━━ DATASET EXTRACT

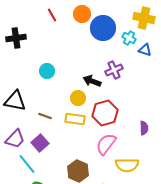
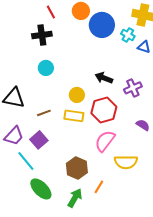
black cross: (16, 38) -> (42, 35), moved
purple cross: (114, 70) -> (133, 88), moved
black arrow: (92, 81) -> (104, 78), moved
brown line: (45, 116) -> (44, 113), turned -40
purple semicircle: (144, 128) -> (143, 125), turned -56

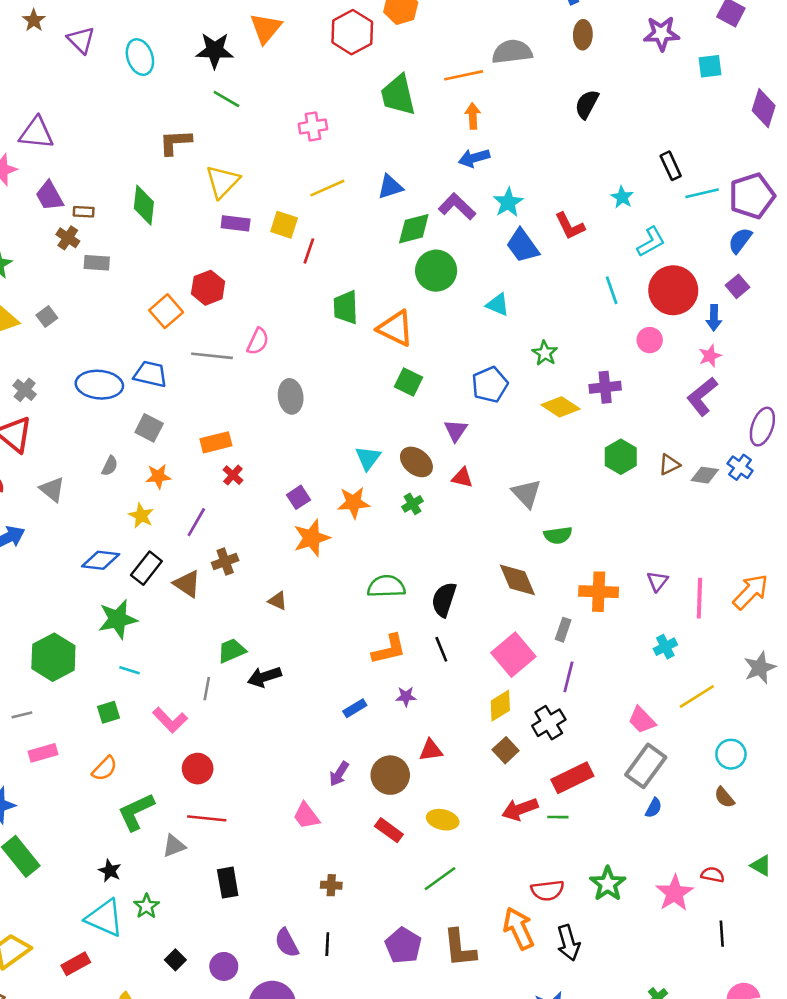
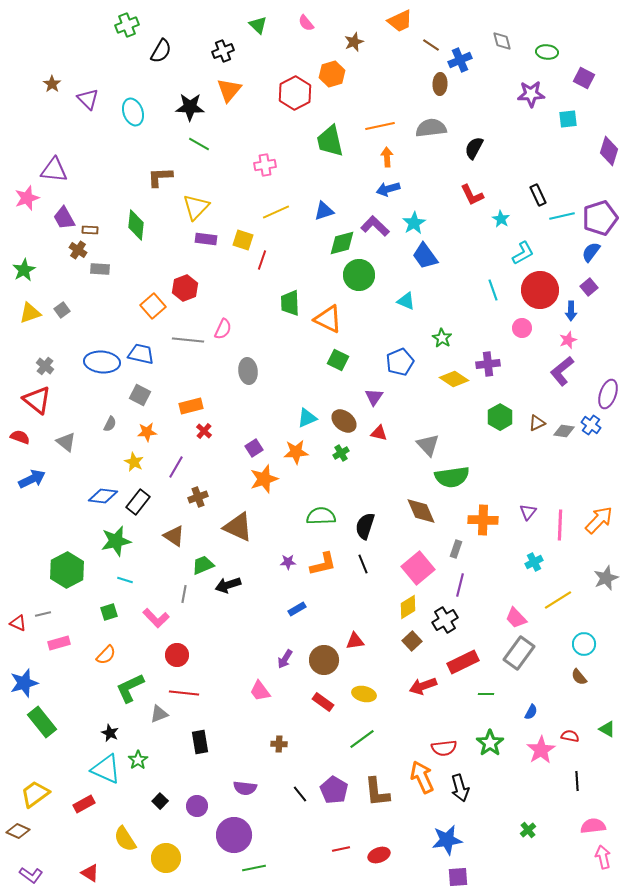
brown ellipse: (583, 35) -> (440, 84), moved
gray semicircle: (512, 52) -> (431, 128), moved
red L-shape: (570, 226) -> (472, 195), moved
cyan triangle: (368, 458) -> (307, 418), turned 30
green semicircle: (558, 535) -> (452, 477), size x1.6
brown triangle: (187, 584) -> (174, 536), moved
brown triangle: (278, 601) -> (238, 527), size x2.0
purple star: (406, 696) -> (288, 562), moved
blue semicircle: (654, 808) -> (531, 712), moved
green line: (558, 817) -> (486, 694), moved
purple semicircle: (287, 943) -> (245, 788), turned -55
black line: (327, 944) -> (300, 794), moved, turned -42

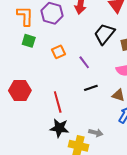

━━━━

[PROBLEM DESCRIPTION]
Pictures are to be left out while the lines from the beginning of the records through the line with "purple semicircle: (144, 128)" are copied word for word.

[REPLY TO THE EXERCISE]
black cross: (16, 38) -> (42, 35), moved
purple cross: (114, 70) -> (133, 88), moved
black arrow: (92, 81) -> (104, 78), moved
brown line: (45, 116) -> (44, 113), turned -40
purple semicircle: (144, 128) -> (143, 125), turned -56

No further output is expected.